§ Work order
Pull every line holding the string "DGND" from the records below.

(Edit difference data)
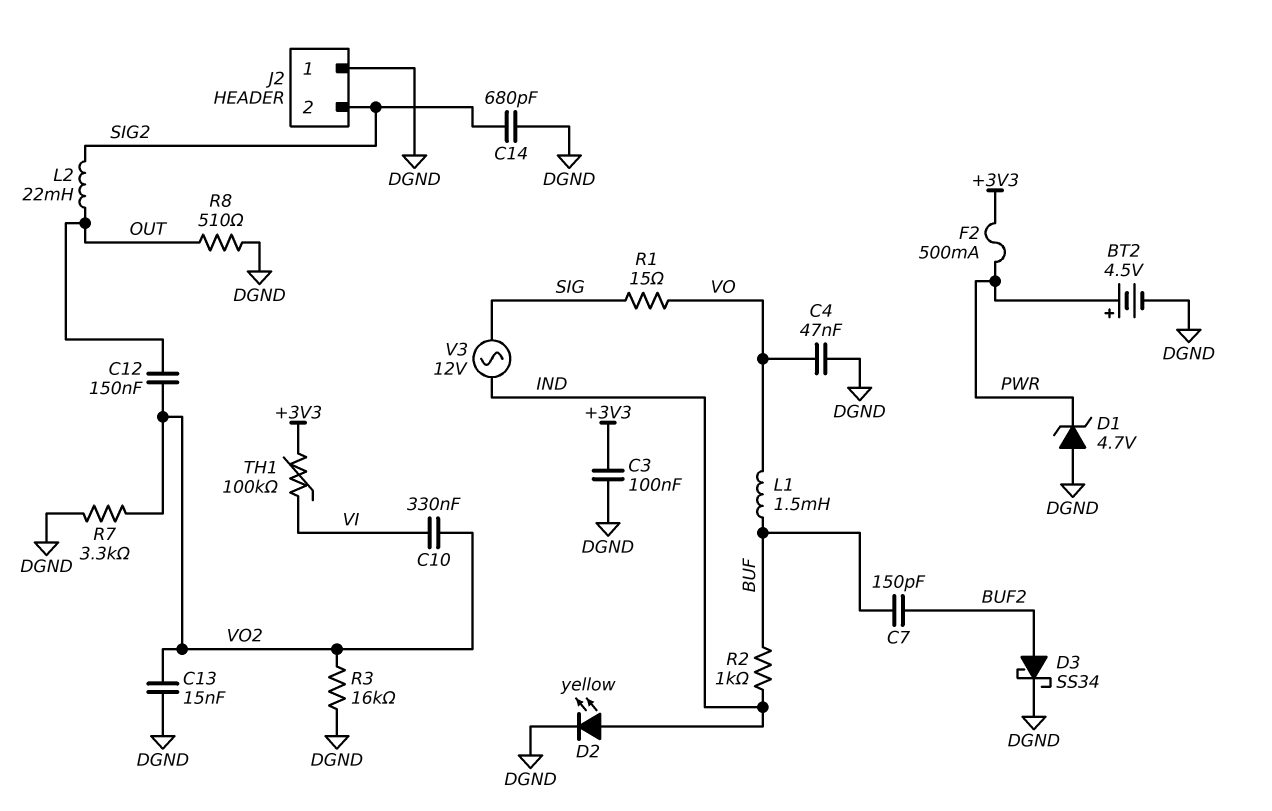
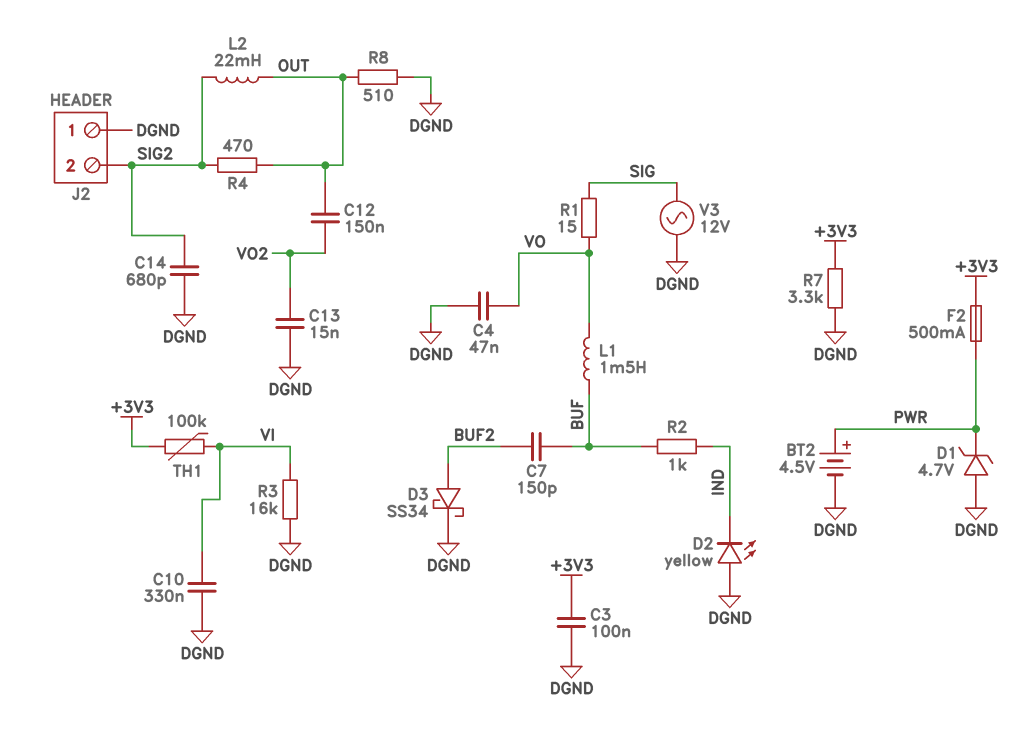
C10: 330nF (VI, VO2) -> 330nF (DGND, VI)
D2: LED yellow (A IND, K DGND) -> LED yellow (A DGND, K IND)
R3: 16k (DGND, VO2) -> 16k (DGND, VI)
R4: none -> 470 (OUT, SIG2)
R7: 3.3k (DGND, VO2) -> 3.3k (+3V3, DGND)
V3: AC 12V (IND, SIG) -> AC 12V (DGND, SIG)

§ Answer to this problem
C10: 330nF (VI, VO2) -> 330nF (DGND, VI)
D2: LED yellow (A IND, K DGND) -> LED yellow (A DGND, K IND)
R3: 16k (DGND, VO2) -> 16k (DGND, VI)
R7: 3.3k (DGND, VO2) -> 3.3k (+3V3, DGND)
V3: AC 12V (IND, SIG) -> AC 12V (DGND, SIG)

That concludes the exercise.